Exercise description
With the first line as the start and the line containing "white plate A2:A4" as the end, write out every line of the records exactly.
==============================
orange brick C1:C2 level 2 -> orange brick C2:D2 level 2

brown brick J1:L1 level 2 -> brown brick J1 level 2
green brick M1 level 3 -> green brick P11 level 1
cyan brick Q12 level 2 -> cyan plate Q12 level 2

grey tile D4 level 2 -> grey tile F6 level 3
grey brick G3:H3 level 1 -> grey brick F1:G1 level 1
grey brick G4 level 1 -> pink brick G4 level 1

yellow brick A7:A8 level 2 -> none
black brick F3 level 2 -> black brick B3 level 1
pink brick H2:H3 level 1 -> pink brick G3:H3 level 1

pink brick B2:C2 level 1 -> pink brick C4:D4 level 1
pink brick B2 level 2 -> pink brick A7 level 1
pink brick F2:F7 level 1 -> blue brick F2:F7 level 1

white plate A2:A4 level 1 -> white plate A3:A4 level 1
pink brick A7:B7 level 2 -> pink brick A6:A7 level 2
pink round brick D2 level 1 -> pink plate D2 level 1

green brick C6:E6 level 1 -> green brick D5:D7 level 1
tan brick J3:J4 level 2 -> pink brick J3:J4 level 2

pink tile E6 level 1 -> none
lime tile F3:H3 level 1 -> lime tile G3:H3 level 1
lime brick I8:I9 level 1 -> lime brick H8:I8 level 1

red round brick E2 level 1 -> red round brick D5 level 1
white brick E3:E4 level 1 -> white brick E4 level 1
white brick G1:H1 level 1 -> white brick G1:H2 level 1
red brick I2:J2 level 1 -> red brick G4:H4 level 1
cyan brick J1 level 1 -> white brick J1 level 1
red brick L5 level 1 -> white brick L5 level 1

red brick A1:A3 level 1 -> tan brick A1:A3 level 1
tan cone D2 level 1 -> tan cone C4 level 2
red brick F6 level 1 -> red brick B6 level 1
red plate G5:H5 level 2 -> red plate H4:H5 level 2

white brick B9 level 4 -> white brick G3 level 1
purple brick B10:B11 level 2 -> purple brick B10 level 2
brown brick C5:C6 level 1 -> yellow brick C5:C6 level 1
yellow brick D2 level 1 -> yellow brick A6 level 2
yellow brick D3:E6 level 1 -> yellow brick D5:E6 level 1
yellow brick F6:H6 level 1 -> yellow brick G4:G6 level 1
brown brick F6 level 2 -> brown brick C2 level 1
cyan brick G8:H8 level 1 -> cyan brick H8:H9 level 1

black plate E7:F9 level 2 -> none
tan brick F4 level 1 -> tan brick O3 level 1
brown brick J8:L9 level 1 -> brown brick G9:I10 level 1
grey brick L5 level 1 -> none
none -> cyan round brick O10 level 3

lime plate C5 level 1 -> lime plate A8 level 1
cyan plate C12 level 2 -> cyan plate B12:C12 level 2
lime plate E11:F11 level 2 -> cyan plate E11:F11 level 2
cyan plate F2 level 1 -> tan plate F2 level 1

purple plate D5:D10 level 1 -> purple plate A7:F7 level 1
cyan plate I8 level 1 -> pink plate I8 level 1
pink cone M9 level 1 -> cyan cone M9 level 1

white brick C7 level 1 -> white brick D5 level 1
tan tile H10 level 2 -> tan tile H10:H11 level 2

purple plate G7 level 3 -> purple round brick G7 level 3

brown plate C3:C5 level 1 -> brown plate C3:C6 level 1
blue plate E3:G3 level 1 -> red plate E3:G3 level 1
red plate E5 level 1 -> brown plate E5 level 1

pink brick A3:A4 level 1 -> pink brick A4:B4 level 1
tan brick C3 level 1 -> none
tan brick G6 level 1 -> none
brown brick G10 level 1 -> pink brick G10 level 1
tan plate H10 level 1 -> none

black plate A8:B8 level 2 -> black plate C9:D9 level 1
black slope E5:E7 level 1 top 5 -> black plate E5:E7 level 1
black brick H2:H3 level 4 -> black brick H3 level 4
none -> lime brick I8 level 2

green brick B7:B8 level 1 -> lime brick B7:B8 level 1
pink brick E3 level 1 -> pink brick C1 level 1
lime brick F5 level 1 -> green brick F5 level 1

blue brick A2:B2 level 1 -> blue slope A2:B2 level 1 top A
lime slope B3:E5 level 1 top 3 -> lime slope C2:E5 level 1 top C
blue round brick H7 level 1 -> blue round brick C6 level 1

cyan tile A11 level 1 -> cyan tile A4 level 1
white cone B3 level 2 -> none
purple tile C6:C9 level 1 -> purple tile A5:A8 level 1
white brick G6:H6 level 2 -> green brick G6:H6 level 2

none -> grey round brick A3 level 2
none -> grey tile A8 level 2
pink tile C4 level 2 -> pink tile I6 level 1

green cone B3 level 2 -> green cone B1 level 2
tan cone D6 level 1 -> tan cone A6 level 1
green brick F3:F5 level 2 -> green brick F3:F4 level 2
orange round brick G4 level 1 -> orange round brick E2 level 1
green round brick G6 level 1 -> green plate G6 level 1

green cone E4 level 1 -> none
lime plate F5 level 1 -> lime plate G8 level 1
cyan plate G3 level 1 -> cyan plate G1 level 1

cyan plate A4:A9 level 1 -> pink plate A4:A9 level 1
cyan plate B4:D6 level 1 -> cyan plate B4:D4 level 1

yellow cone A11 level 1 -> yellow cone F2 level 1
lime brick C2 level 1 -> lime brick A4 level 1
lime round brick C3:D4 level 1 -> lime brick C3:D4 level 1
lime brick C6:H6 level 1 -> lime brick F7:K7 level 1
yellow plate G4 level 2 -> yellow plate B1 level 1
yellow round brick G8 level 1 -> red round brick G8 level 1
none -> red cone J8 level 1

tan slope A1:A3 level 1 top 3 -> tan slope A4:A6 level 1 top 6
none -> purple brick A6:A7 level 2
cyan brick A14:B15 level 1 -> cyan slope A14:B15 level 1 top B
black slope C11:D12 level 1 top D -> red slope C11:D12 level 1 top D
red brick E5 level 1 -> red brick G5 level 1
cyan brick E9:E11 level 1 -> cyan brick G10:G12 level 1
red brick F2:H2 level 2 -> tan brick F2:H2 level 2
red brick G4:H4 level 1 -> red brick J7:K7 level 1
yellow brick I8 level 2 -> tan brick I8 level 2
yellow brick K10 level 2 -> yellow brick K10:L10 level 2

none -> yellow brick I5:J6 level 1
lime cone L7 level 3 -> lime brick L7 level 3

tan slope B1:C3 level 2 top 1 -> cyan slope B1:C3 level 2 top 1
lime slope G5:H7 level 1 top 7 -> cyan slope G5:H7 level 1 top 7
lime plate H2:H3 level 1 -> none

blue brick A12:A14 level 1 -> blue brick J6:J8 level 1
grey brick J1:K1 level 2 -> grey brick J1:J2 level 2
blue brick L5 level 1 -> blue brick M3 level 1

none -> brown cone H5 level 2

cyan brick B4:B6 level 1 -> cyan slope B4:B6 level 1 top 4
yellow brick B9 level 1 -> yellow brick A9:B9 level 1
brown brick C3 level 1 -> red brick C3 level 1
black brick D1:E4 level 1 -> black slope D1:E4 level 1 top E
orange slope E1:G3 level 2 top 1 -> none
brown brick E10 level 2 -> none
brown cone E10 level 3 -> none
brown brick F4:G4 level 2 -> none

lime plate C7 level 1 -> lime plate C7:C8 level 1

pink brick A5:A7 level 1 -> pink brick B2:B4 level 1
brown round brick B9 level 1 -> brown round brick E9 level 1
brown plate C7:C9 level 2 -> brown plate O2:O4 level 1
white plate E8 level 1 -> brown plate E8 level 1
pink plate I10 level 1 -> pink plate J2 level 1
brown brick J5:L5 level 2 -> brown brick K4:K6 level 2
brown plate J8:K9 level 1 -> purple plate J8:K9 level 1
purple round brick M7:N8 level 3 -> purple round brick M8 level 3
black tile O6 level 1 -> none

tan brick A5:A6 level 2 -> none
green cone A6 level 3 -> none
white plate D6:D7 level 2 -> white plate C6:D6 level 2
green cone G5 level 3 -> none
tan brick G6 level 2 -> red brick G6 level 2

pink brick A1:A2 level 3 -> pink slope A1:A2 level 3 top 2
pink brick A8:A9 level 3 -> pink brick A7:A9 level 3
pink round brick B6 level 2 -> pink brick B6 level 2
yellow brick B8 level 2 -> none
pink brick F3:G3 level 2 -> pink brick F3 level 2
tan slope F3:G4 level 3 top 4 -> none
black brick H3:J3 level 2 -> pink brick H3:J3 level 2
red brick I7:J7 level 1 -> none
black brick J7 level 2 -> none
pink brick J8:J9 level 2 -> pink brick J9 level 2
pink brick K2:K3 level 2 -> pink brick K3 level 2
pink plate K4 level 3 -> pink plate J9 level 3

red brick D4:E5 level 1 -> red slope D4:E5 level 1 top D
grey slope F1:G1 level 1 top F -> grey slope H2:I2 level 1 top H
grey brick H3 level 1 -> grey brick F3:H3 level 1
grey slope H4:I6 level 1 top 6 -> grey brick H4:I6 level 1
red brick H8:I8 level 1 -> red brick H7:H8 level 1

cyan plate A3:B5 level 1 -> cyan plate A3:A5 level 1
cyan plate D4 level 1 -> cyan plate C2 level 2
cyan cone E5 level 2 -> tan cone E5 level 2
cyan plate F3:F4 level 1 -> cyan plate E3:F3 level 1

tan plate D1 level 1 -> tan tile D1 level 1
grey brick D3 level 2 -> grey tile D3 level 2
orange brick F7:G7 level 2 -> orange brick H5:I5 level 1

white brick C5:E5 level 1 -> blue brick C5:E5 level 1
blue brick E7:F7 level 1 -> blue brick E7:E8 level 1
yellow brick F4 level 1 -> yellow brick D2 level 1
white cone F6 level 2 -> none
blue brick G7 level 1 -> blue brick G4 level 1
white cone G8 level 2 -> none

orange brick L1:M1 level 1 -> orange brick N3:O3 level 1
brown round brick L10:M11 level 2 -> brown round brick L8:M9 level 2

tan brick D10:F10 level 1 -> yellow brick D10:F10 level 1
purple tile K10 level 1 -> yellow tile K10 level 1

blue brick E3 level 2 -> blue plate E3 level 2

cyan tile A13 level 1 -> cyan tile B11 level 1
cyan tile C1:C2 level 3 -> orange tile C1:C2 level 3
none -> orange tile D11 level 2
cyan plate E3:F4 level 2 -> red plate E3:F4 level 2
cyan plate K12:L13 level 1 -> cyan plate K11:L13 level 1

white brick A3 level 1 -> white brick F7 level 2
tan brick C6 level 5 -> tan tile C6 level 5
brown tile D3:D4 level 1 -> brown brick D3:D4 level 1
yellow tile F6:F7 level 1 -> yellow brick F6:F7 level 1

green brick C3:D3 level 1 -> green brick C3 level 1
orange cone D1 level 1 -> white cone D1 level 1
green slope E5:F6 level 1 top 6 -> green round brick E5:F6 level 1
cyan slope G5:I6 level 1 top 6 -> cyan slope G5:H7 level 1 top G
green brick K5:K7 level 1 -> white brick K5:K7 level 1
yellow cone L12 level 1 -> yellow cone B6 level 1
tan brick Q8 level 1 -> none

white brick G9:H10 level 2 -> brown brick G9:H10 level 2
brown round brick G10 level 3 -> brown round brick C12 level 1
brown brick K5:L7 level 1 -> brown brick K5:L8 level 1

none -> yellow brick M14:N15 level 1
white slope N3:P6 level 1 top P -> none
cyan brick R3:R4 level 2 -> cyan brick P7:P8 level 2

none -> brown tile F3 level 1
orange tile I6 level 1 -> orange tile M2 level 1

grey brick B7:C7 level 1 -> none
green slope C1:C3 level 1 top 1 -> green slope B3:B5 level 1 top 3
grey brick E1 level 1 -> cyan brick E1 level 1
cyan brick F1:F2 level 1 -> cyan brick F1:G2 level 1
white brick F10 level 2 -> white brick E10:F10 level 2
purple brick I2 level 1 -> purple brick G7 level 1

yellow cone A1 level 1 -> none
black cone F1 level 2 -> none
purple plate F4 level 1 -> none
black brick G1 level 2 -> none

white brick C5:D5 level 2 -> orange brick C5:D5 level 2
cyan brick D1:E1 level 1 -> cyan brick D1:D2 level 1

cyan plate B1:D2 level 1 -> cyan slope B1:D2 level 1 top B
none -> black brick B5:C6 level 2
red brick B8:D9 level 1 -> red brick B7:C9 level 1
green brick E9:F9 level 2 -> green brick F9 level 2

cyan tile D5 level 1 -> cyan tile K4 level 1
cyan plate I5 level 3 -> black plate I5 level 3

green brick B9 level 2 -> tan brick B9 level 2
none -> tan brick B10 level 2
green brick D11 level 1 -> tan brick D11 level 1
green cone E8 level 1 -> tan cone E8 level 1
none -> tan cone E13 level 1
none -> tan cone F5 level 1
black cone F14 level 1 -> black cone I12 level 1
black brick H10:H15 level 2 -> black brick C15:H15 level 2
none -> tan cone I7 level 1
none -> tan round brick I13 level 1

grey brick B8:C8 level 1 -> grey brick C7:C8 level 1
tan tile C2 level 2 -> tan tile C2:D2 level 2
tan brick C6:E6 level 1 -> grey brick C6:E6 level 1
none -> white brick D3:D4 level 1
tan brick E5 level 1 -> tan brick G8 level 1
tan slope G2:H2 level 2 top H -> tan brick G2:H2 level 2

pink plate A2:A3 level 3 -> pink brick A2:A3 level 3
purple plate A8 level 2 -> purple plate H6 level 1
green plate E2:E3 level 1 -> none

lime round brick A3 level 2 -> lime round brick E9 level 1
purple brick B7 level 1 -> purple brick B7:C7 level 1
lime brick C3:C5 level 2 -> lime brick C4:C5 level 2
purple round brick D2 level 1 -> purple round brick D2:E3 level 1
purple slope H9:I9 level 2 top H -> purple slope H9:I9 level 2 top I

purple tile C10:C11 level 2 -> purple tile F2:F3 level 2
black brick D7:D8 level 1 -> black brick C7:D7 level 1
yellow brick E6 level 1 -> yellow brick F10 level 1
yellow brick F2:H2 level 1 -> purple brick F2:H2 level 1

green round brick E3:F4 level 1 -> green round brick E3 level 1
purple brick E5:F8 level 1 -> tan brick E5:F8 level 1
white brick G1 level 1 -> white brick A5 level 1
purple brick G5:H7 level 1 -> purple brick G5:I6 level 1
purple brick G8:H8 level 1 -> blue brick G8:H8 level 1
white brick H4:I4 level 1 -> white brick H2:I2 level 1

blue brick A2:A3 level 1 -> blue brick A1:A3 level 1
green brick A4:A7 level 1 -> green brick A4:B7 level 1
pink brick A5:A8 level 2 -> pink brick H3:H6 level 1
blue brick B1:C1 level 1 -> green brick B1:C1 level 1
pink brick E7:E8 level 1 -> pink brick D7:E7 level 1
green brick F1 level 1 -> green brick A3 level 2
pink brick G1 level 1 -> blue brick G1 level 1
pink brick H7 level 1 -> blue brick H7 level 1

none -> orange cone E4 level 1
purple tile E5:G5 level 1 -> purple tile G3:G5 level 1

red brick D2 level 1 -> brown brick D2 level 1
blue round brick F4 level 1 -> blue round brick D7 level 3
==============================
Reply to the exercise
orange brick C1:C2 level 2 -> orange brick C2:D2 level 2

brown brick J1:L1 level 2 -> brown brick J1 level 2
green brick M1 level 3 -> green brick P11 level 1
cyan brick Q12 level 2 -> cyan plate Q12 level 2

grey tile D4 level 2 -> grey tile F6 level 3
grey brick G3:H3 level 1 -> grey brick F1:G1 level 1
grey brick G4 level 1 -> pink brick G4 level 1

yellow brick A7:A8 level 2 -> none
black brick F3 level 2 -> black brick B3 level 1
pink brick H2:H3 level 1 -> pink brick G3:H3 level 1

pink brick B2:C2 level 1 -> pink brick C4:D4 level 1
pink brick B2 level 2 -> pink brick A7 level 1
pink brick F2:F7 level 1 -> blue brick F2:F7 level 1

white plate A2:A4 level 1 -> white plate A3:A4 level 1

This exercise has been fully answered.